## WORK REQUIRED
Below are the records; give again exactly the lines from the one containing "orange line: rotated" through the one containing "brown circle: moved 2 px down", leaving out pictures.

## THE DATA
* * *

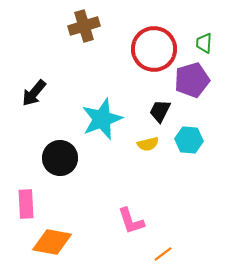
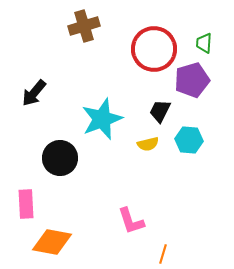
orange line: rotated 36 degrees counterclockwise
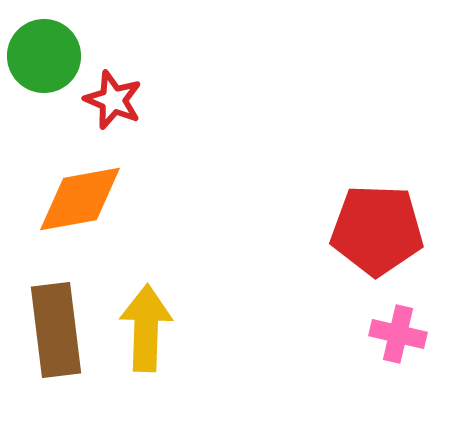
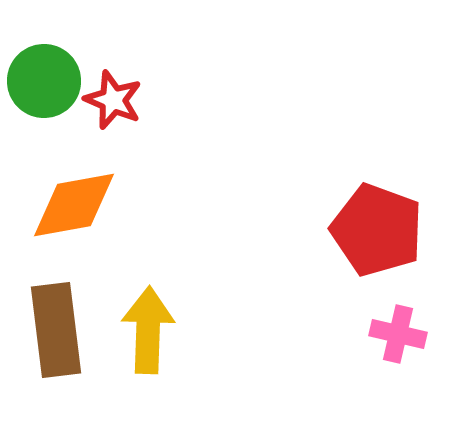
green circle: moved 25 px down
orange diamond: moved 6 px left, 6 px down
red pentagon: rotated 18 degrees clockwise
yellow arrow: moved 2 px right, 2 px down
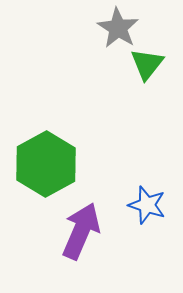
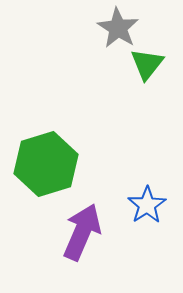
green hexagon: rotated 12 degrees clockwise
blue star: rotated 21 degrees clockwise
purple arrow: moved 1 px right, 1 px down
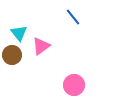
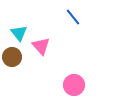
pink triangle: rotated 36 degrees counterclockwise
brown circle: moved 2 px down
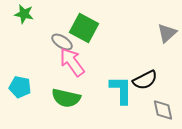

* * *

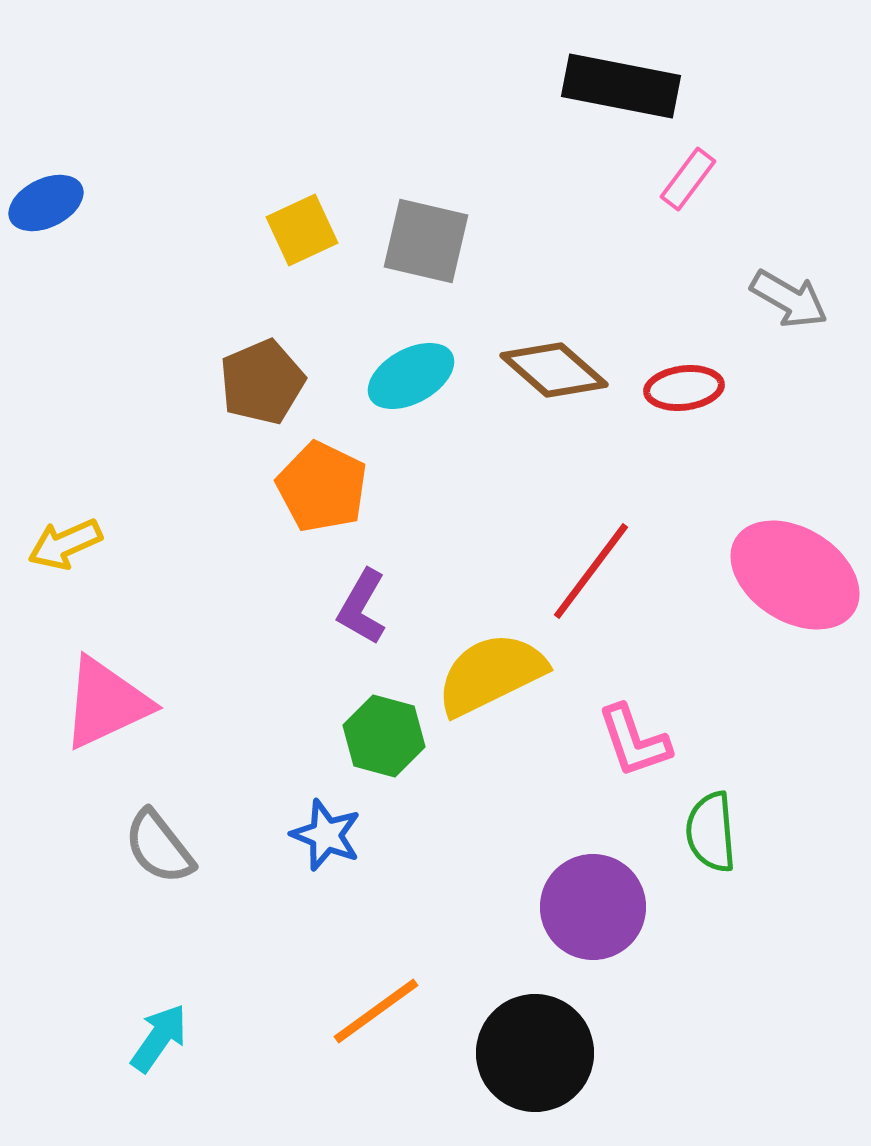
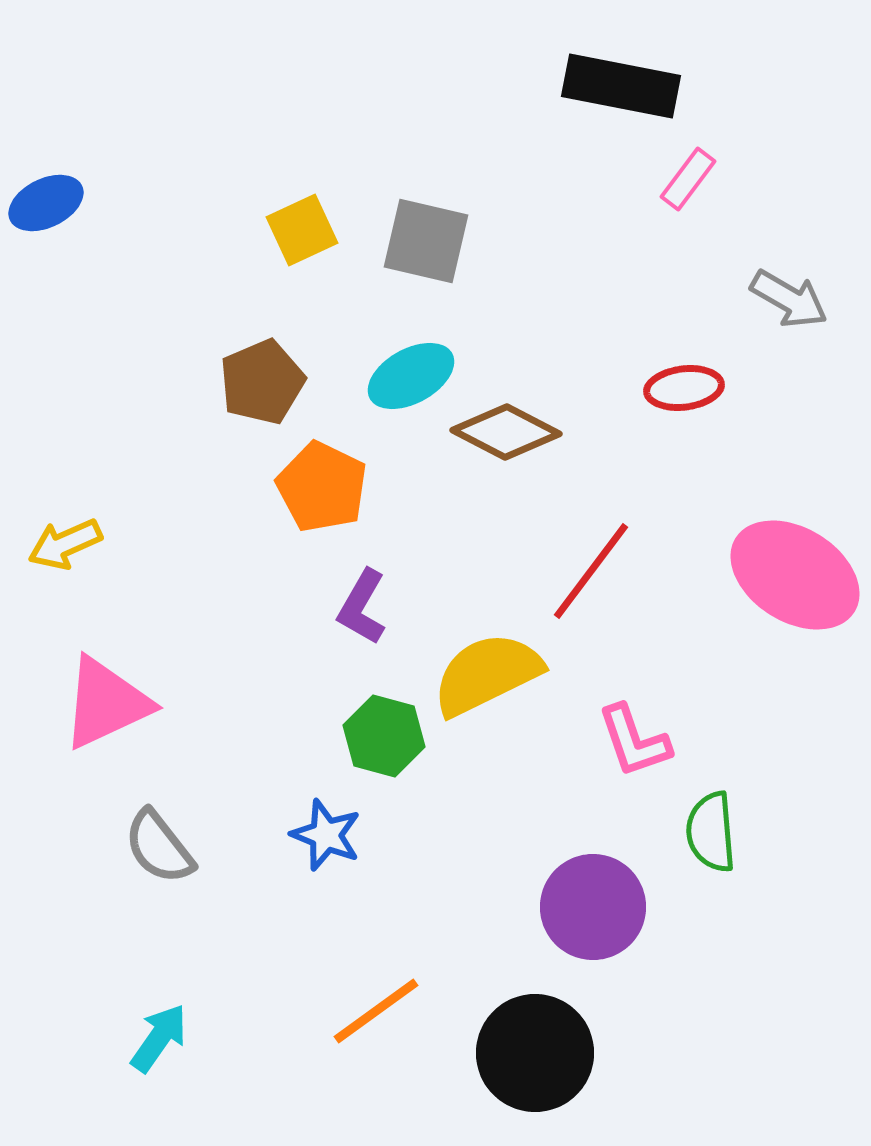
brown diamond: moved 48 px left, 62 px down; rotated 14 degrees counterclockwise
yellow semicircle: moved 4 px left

* * *

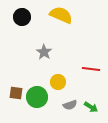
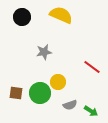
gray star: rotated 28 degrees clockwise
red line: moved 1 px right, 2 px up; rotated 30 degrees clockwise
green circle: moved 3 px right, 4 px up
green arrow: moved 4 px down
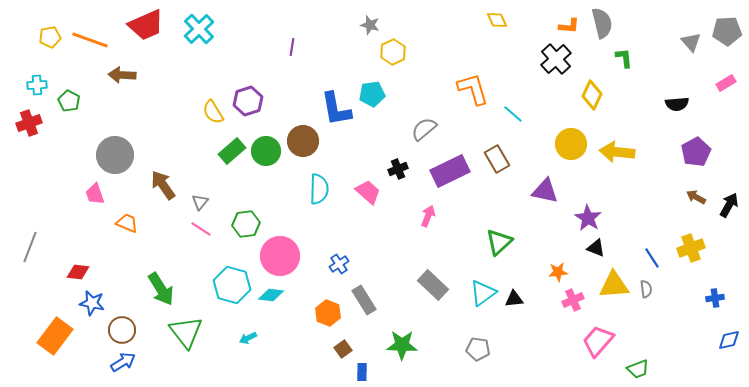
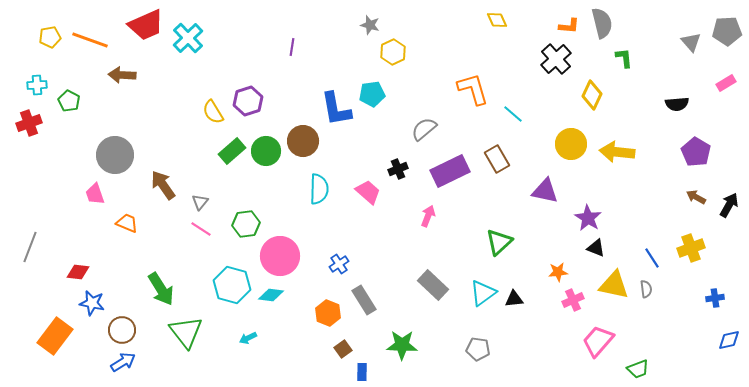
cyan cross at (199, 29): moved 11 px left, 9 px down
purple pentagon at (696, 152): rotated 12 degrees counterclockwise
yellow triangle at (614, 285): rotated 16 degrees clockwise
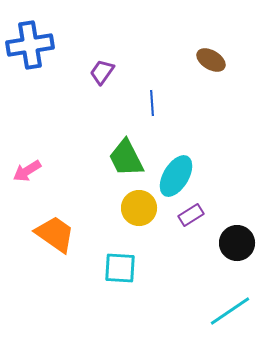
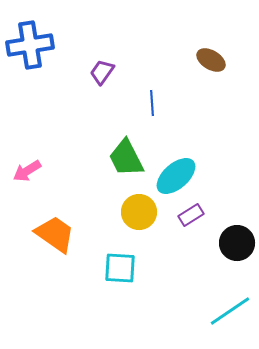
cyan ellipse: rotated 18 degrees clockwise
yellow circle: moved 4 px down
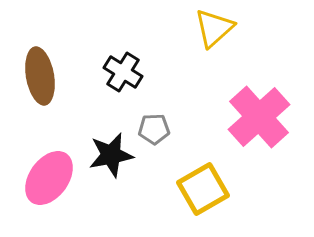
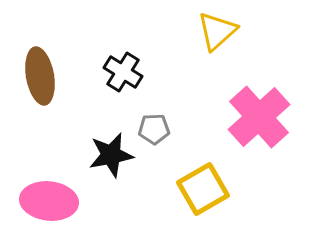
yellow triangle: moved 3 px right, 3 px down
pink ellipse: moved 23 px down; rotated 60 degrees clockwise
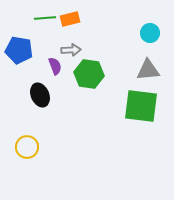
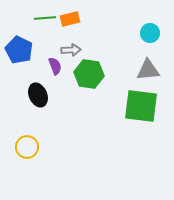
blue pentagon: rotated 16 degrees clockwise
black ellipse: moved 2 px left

* * *

## PROBLEM SOLUTION
orange line: rotated 36 degrees counterclockwise
green circle: moved 25 px down
orange diamond: moved 6 px left, 6 px down
red pentagon: rotated 18 degrees clockwise
yellow arrow: moved 2 px right, 2 px down
green hexagon: rotated 12 degrees clockwise
blue star: rotated 21 degrees clockwise
purple arrow: moved 1 px right, 1 px down
pink triangle: rotated 36 degrees counterclockwise
brown circle: moved 2 px down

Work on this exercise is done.